- **WHAT THE TASK ASKS**:
For the records below, tally the lines that include the word "shoe" and give only the tally.

Start of LISTED RECORDS

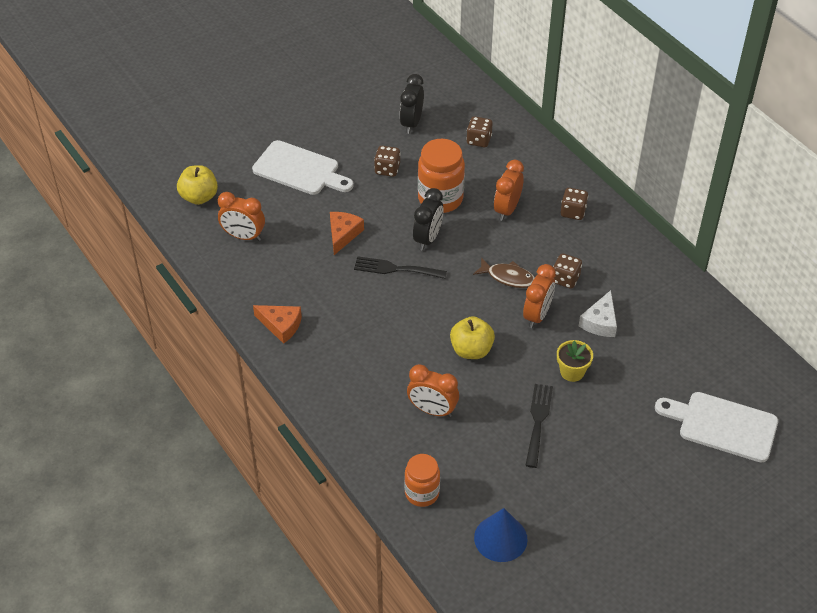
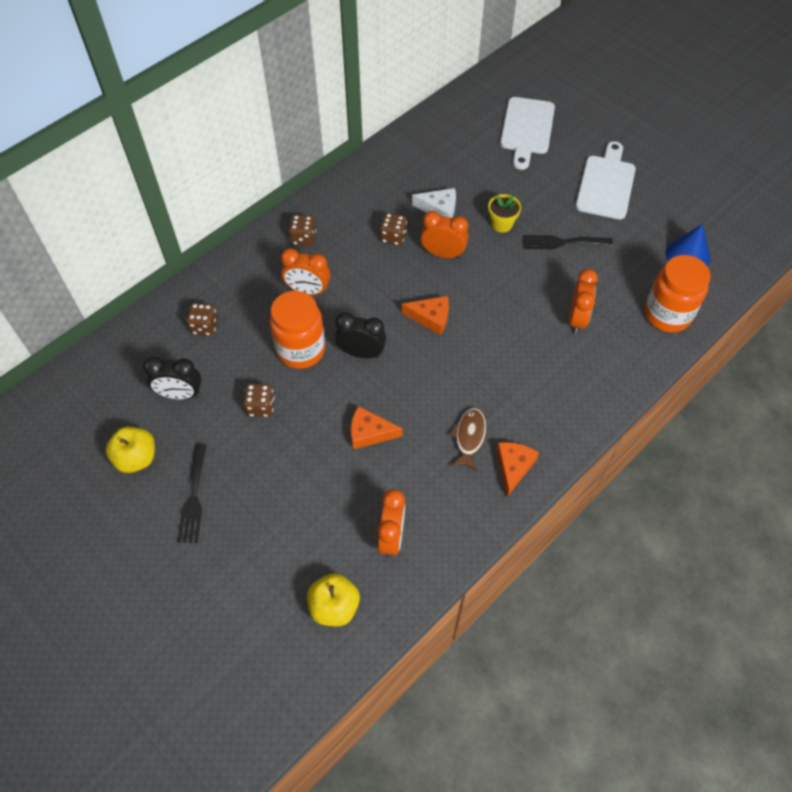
camera: 100 degrees left, 10 degrees up
(299, 169) = (271, 499): white cutting board -> white cutting board (606, 184)
(395, 269) = (410, 375): black fork -> black fork (193, 498)
(422, 493) = (667, 314): orange jar -> orange jar, size x1.56
(457, 293) = (431, 318): none -> orange cheese
(471, 350) = (498, 298): yellow apple -> yellow apple (136, 458)
(508, 277) = (400, 280): brown fish -> brown fish (469, 437)

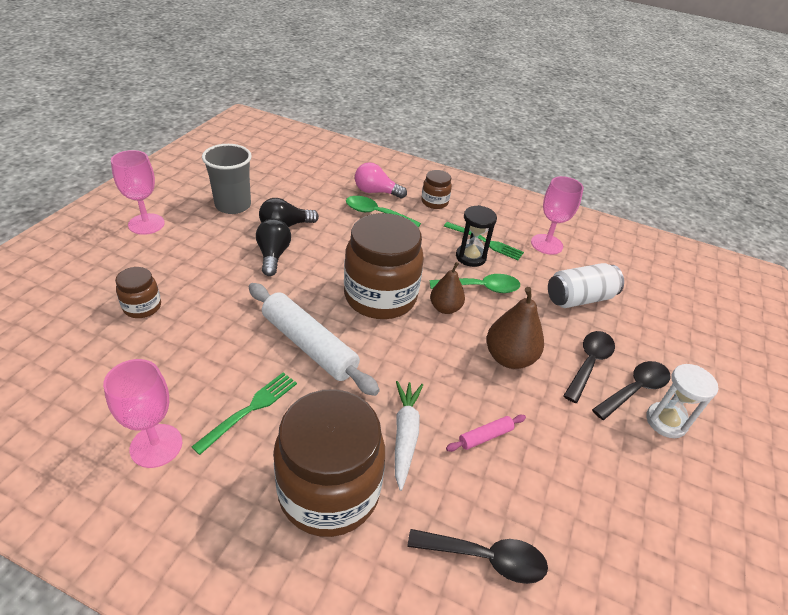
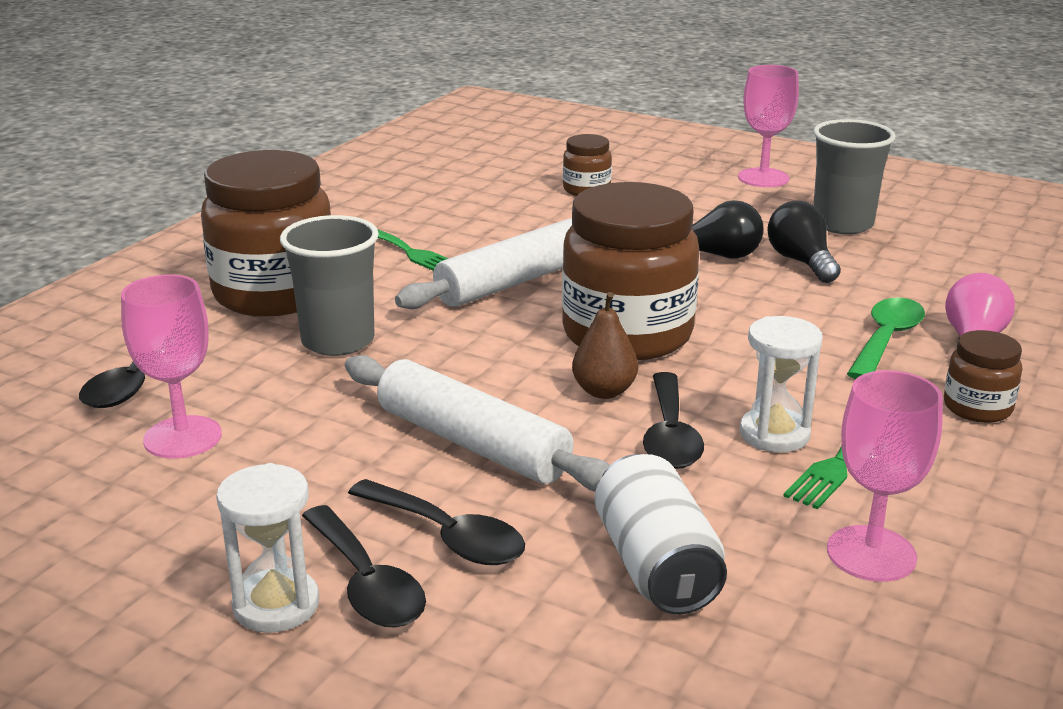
camera: 100 degrees right, 15 degrees down
(156, 445) = (370, 212): pink goblet -> pink goblet (182, 437)
(405, 435) = (338, 341): white carrot -> grey cup
(470, 257) = (774, 434): black hourglass -> white hourglass
(480, 288) = (670, 435): green spoon -> black spoon
(485, 436) = (313, 400): pink rolling pin -> none
(509, 358) = (473, 443): brown pear -> white rolling pin

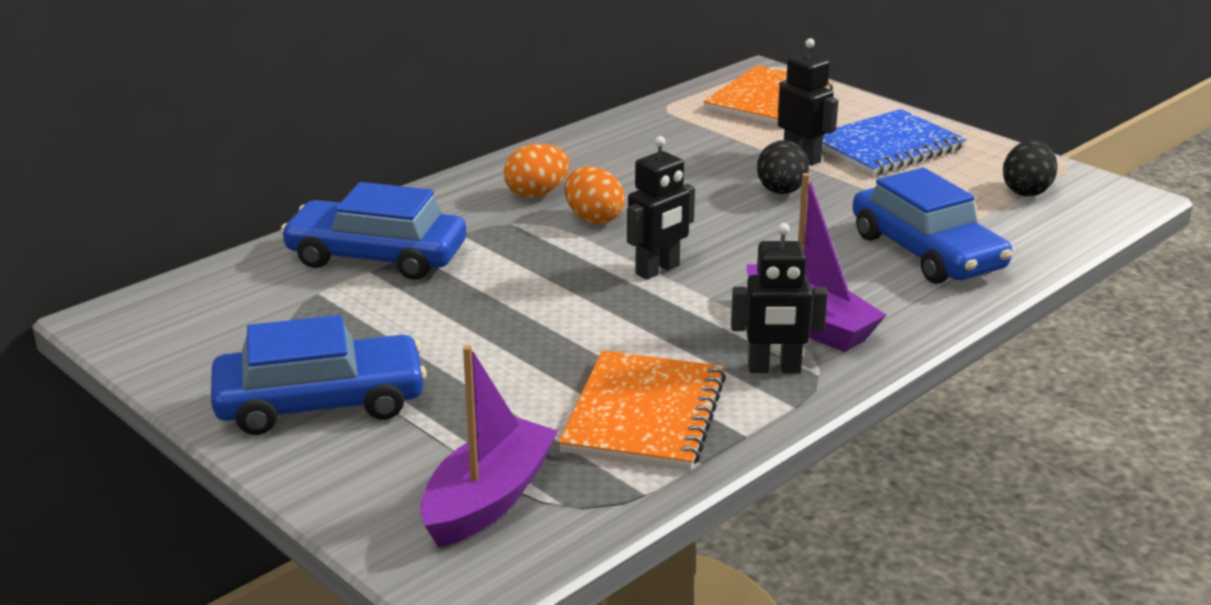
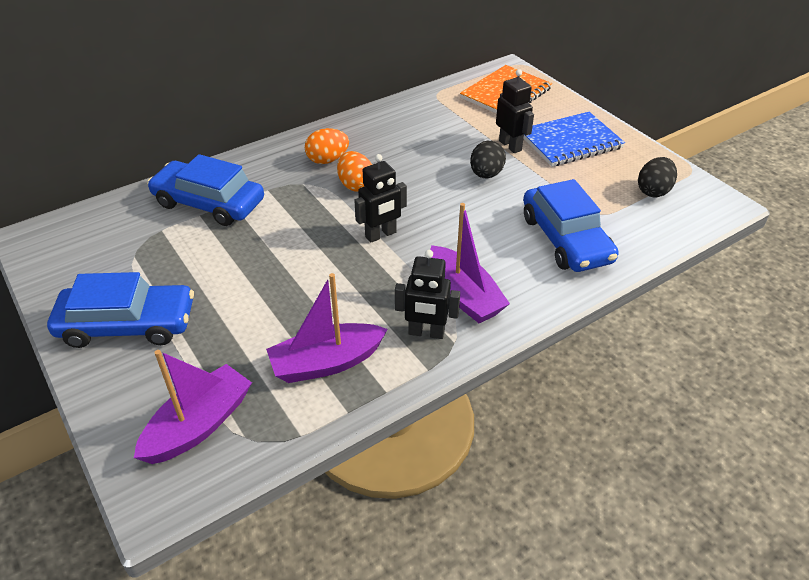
camera: 10 degrees right, 15 degrees up
(644, 414) = (326, 363): orange notebook -> purple boat

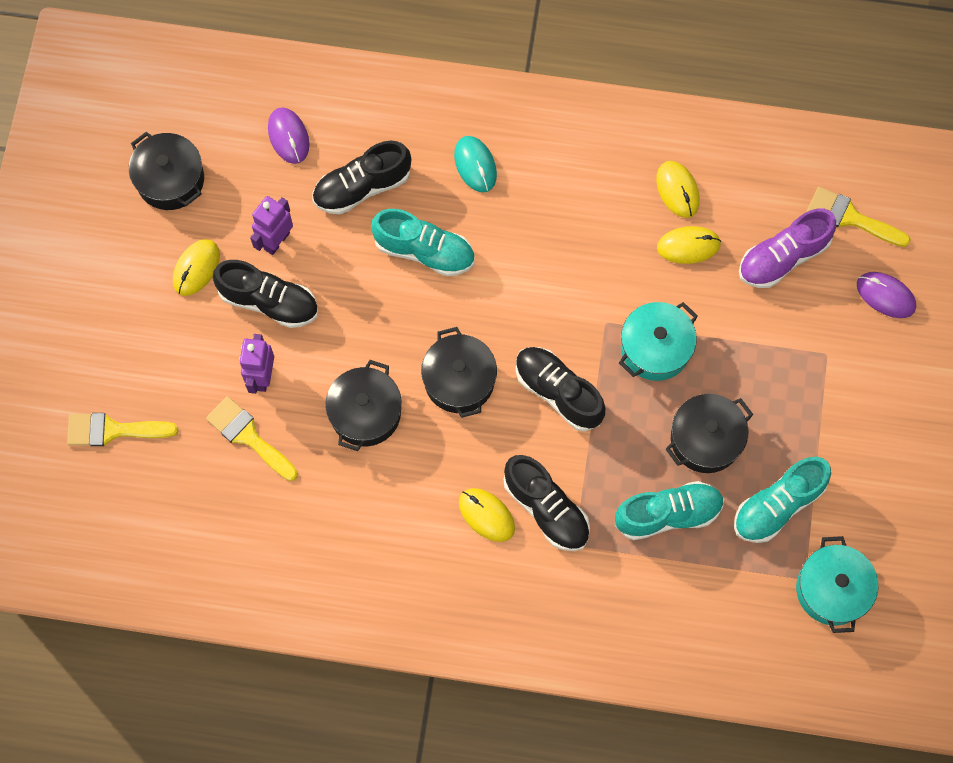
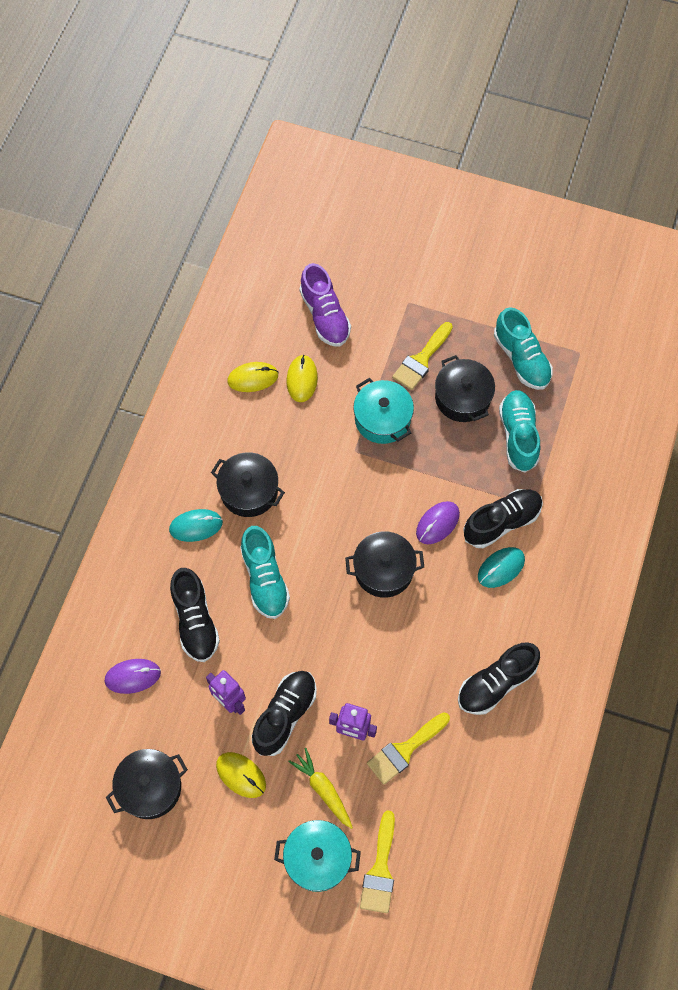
camera: 80 degrees left, 5 degrees down
(192, 356) = (323, 789): none -> yellow carrot
(365, 413) = (399, 649): black pot -> black pot (249, 491)
(424, 251) = (265, 579): turquoise shoe -> turquoise shoe turned 135 degrees clockwise
(486, 515) = (501, 568): yellow mouse -> turquoise mouse
(558, 392) = (406, 496): black shoe -> black shoe (496, 683)
(832, 589) = (590, 336): turquoise pot -> turquoise pot (317, 858)
(851, 218) = (302, 264): yellow brush -> yellow brush (421, 359)
(885, 296) = (369, 254): purple mouse -> purple mouse (437, 523)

End of LISTED RECORDS

- **TASK SOLUTION**:
2